### Supplied material ###

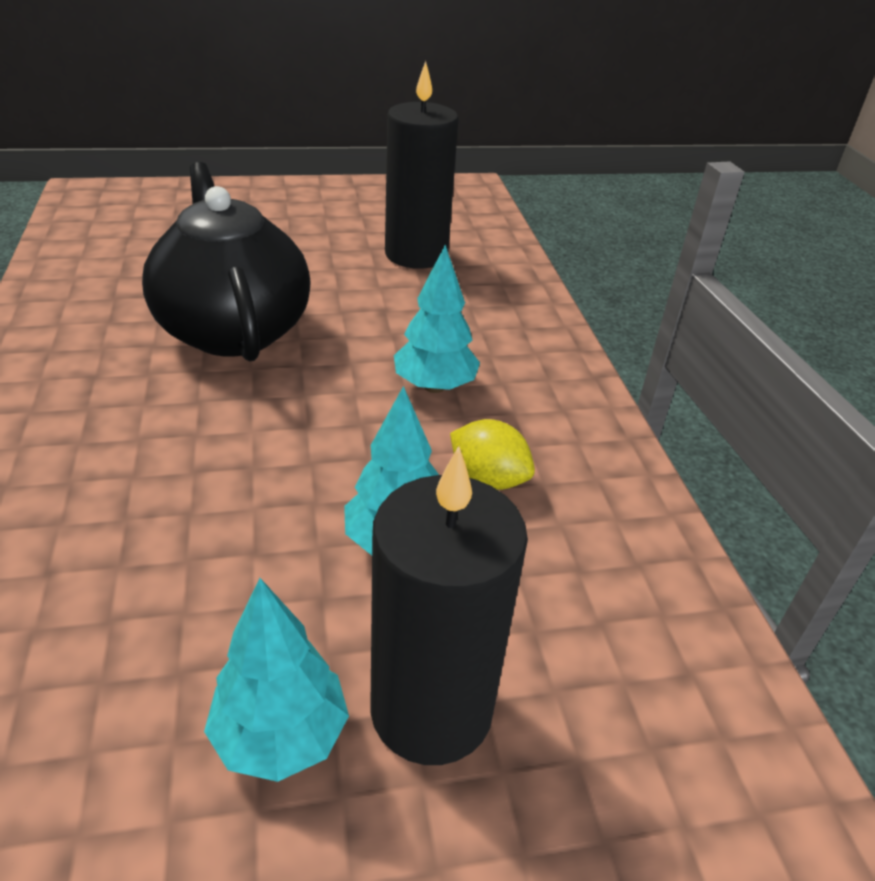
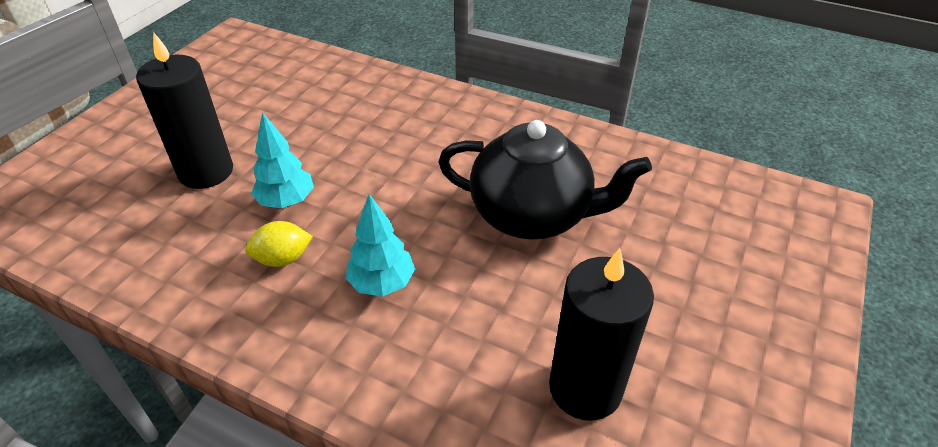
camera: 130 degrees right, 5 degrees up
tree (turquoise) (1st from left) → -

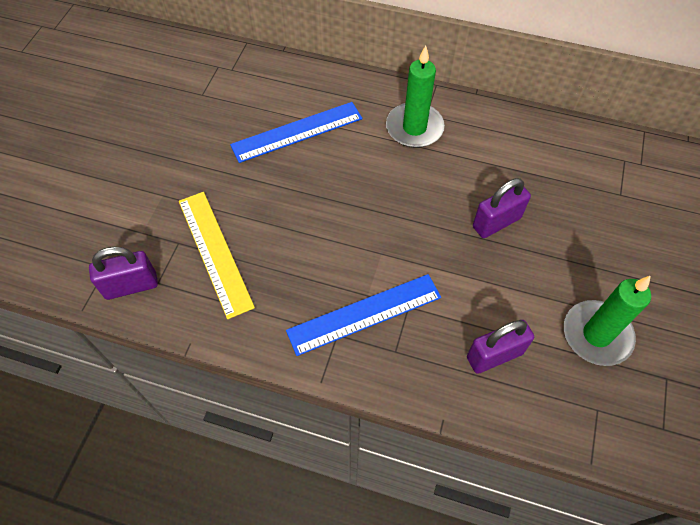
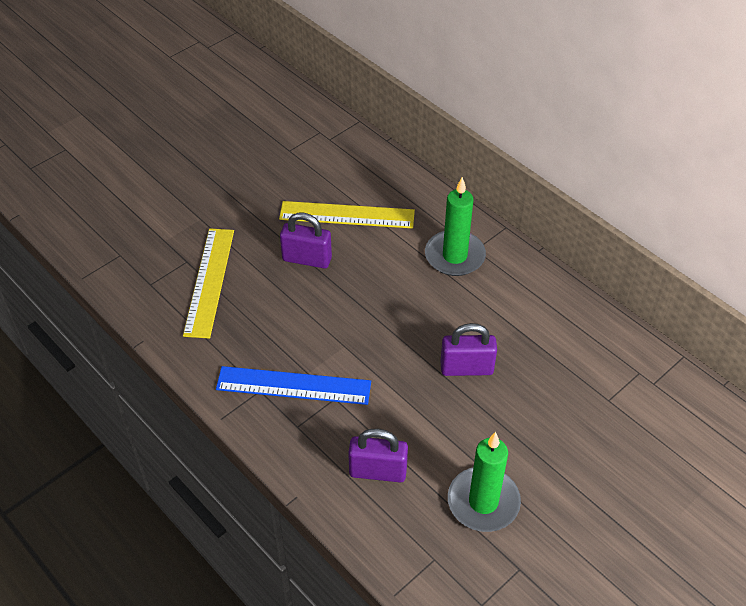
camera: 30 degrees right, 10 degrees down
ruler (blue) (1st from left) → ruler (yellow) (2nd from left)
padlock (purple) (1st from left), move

###

- **To do**
Please copy every line in the entries where "camera" appears.

- **Exercise response**
camera: 130 degrees right, 5 degrees up
camera: 30 degrees right, 10 degrees down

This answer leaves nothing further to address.